Records for the exercise:
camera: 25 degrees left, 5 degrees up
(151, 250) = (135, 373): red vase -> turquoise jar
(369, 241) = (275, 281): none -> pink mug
---
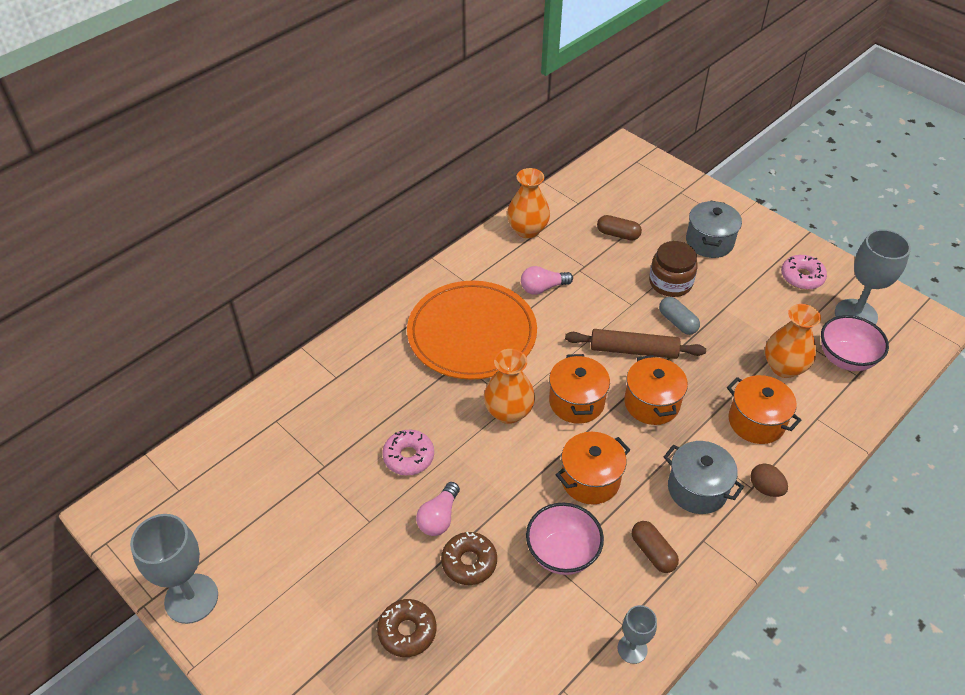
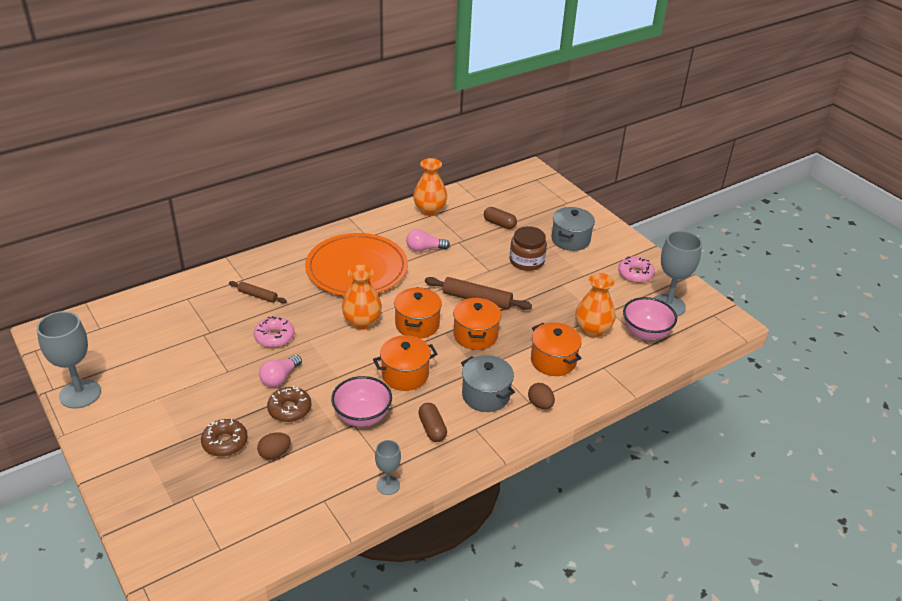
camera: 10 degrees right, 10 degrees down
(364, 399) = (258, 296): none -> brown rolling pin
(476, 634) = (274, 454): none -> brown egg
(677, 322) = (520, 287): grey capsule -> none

Exercise requirements:
Sift through the material above and copy the lines that contain the word "brown".

Answer to this task:
(364, 399) = (258, 296): none -> brown rolling pin
(476, 634) = (274, 454): none -> brown egg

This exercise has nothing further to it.